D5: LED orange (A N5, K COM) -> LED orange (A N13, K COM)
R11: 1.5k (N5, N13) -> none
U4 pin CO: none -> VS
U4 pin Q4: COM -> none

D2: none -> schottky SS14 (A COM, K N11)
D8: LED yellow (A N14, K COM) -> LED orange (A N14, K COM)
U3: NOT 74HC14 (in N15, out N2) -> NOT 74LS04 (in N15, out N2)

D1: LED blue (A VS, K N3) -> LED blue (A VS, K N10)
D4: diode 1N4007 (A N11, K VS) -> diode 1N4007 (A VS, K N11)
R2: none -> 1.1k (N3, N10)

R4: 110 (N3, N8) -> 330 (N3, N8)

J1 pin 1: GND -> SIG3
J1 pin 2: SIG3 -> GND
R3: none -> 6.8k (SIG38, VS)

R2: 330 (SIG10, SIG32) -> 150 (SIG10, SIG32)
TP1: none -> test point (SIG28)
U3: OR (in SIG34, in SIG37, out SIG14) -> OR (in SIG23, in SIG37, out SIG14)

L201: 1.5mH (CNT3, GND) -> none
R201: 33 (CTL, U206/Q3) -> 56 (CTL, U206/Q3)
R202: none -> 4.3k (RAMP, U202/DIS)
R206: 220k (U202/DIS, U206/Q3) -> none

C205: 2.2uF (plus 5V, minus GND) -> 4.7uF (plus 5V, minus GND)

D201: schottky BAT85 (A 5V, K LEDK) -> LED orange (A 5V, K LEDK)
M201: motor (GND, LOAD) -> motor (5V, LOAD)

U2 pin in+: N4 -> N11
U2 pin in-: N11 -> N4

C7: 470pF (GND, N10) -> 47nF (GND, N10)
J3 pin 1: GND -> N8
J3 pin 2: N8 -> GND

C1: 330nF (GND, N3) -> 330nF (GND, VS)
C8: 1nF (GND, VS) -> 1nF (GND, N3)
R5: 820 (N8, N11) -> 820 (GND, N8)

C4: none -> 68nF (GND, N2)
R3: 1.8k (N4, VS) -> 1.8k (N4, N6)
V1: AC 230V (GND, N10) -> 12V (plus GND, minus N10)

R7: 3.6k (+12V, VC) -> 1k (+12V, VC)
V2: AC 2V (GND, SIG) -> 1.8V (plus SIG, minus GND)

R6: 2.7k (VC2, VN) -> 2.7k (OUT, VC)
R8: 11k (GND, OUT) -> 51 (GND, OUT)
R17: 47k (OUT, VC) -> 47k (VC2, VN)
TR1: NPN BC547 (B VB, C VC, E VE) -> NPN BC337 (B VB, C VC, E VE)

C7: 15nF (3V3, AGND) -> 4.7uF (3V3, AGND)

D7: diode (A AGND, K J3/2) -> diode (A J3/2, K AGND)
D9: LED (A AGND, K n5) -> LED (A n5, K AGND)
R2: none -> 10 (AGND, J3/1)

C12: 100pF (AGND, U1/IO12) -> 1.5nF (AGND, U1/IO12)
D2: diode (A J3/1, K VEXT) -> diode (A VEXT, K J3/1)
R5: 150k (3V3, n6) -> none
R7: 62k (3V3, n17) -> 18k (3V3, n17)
--------------------------------
YOUR INSTRUCTIONS:
Throughout the data above, report every line that contains the string "minus".

RESULT:
C205: 2.2uF (plus 5V, minus GND) -> 4.7uF (plus 5V, minus GND)
V1: AC 230V (GND, N10) -> 12V (plus GND, minus N10)
V2: AC 2V (GND, SIG) -> 1.8V (plus SIG, minus GND)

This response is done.